--- What the task asks ---
Using the line that contains "- → jet-black stick of glue [458 174]" as the start, restate each line word for word through the final line of the material below, and return only those.

^^^^^^^^^^^^^^^^

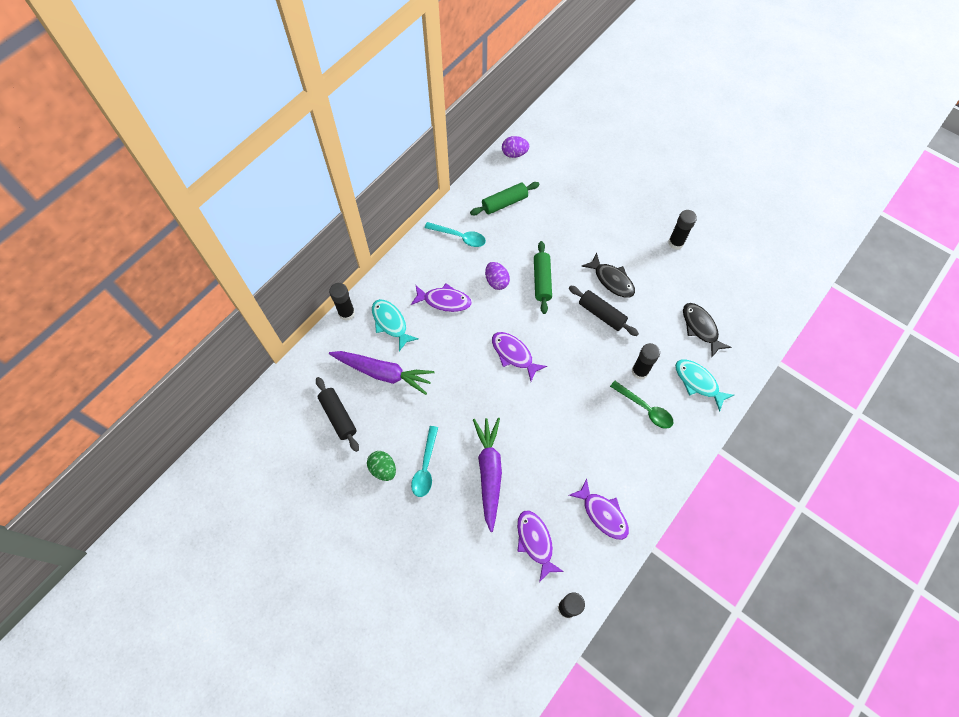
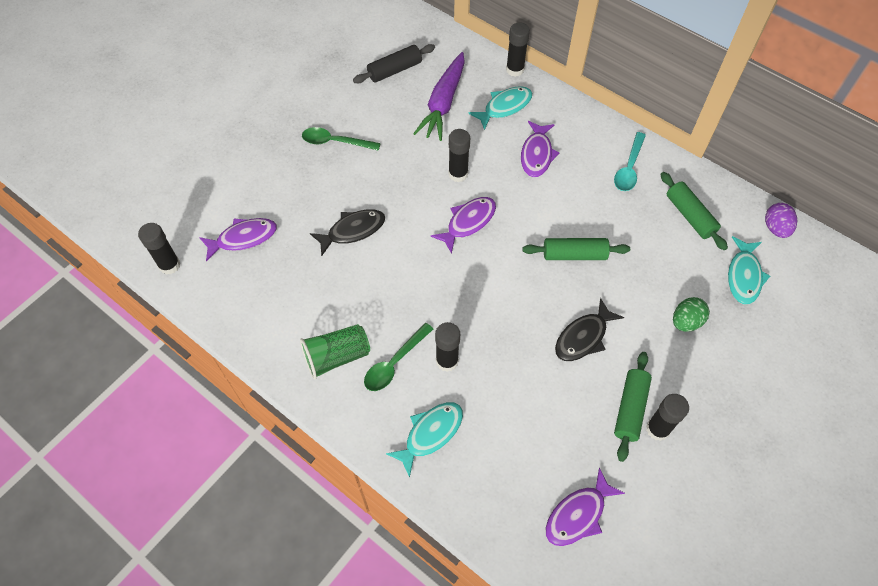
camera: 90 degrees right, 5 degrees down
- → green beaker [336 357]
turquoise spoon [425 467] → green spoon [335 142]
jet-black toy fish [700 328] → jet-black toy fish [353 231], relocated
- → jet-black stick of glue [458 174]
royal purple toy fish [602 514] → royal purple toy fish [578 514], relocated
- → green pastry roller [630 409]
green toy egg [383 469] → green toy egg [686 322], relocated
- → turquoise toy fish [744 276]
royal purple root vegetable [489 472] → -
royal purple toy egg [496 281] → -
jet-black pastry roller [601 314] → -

^^^^^^^^^^^^^^^^

--- Problem solution ---
- → jet-black stick of glue [458 174]
royal purple toy fish [602 514] → royal purple toy fish [578 514], relocated
- → green pastry roller [630 409]
green toy egg [383 469] → green toy egg [686 322], relocated
- → turquoise toy fish [744 276]
royal purple root vegetable [489 472] → -
royal purple toy egg [496 281] → -
jet-black pastry roller [601 314] → -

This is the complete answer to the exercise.